* Activity: The answer must be an exact copy of the entries below, with no images in it.

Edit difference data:
=== Begin Enclosure ===

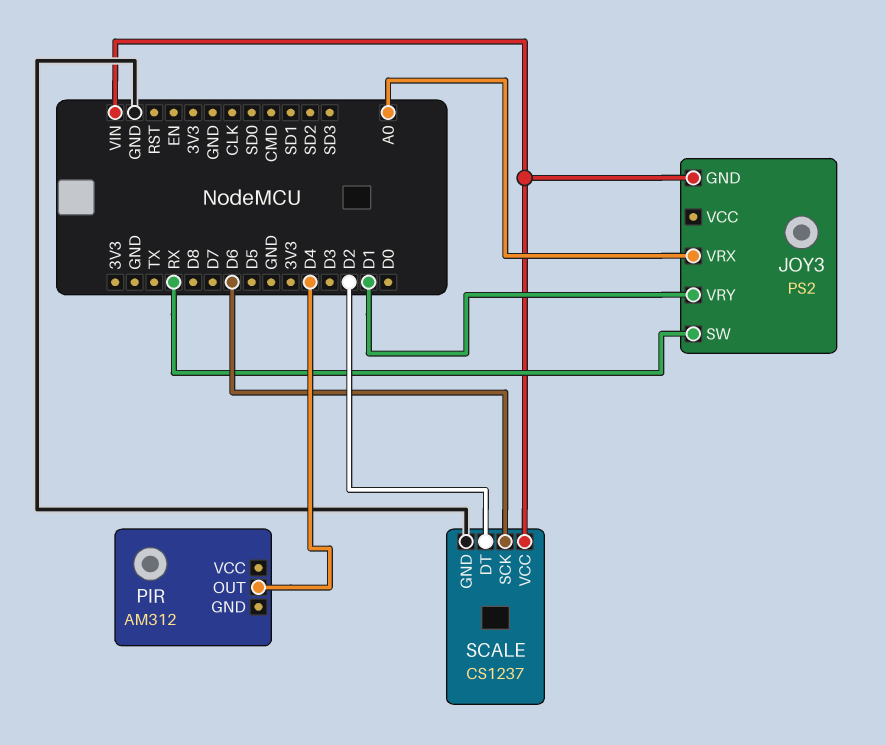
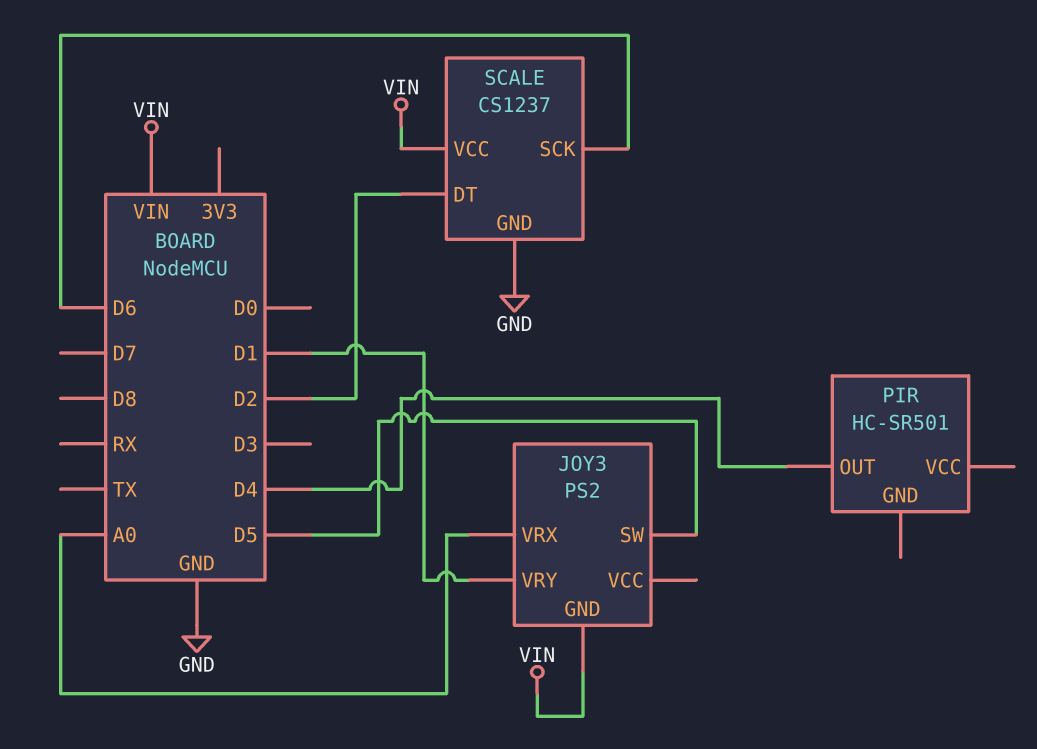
JOY3 pin SW: RX -> D5
PIR: AM312 -> HC-SR501

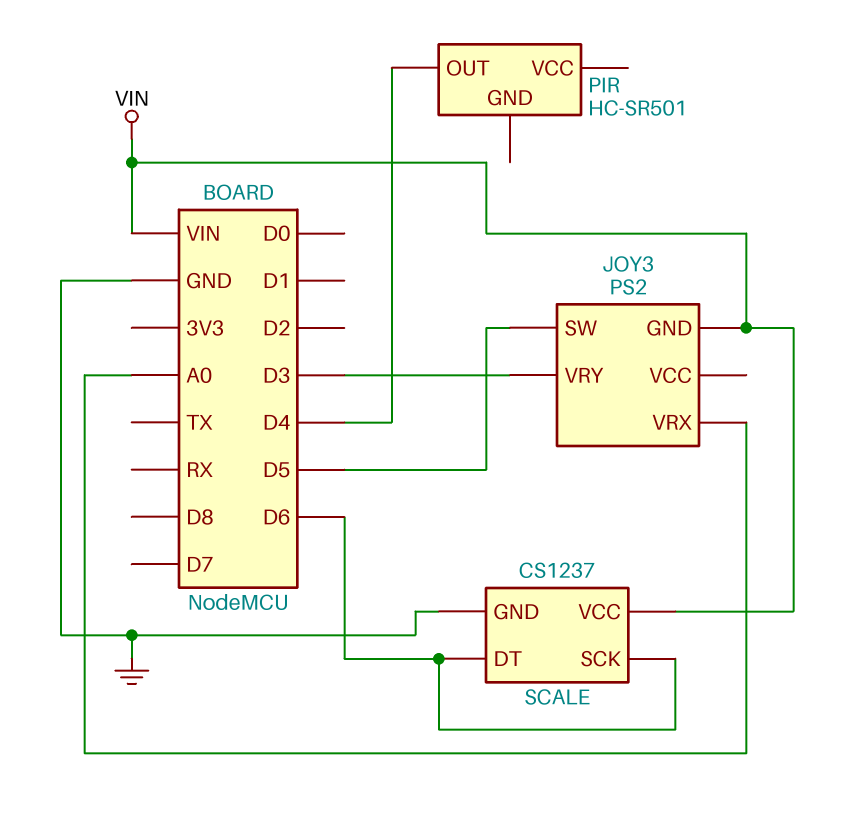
JOY3 pin VRY: D1 -> D3
SCALE pin DT: D2 -> D6

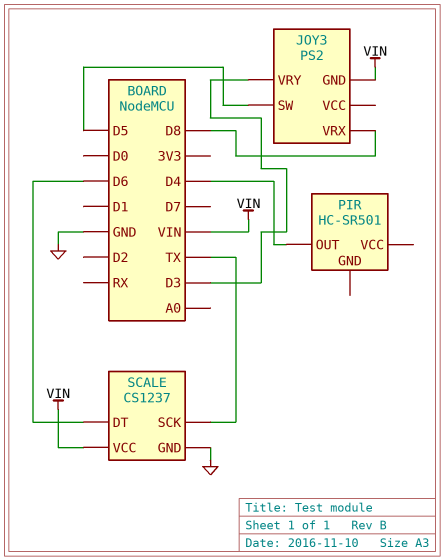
JOY3 pin VRX: A0 -> D8
SCALE pin SCK: D6 -> TX

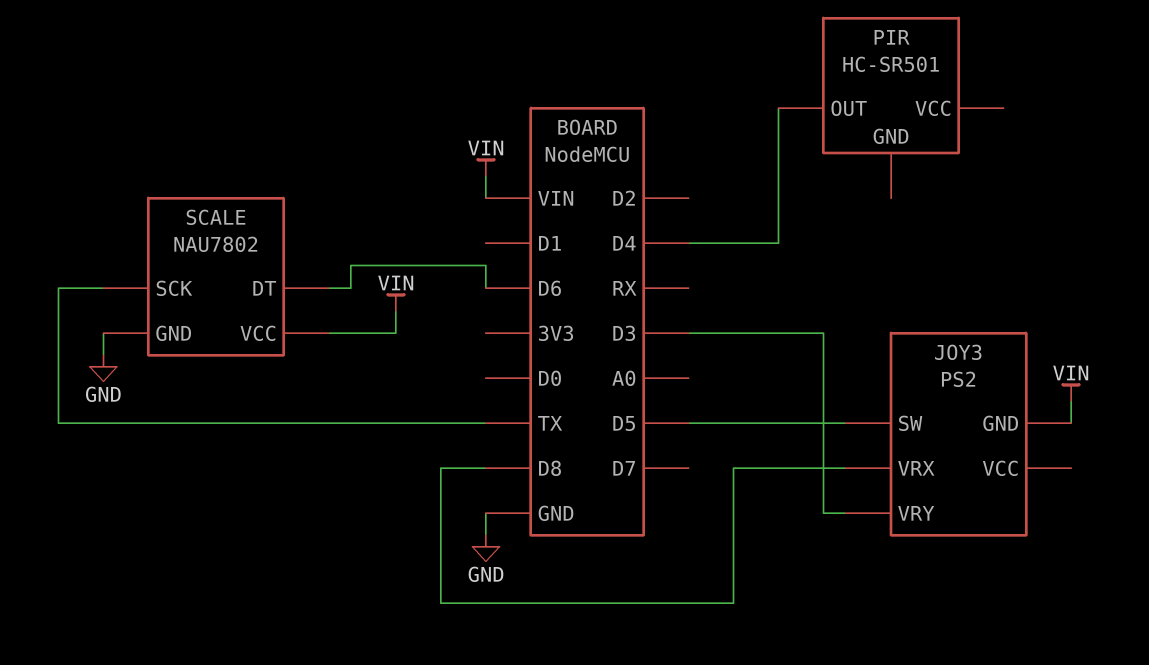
SCALE: CS1237 -> NAU7802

=== End Enclosure ===

* Solution for this exercise:
JOY3 pin SW: RX -> D5
PIR: AM312 -> HC-SR501

JOY3 pin VRY: D1 -> D3
SCALE pin DT: D2 -> D6

JOY3 pin VRX: A0 -> D8
SCALE pin SCK: D6 -> TX

SCALE: CS1237 -> NAU7802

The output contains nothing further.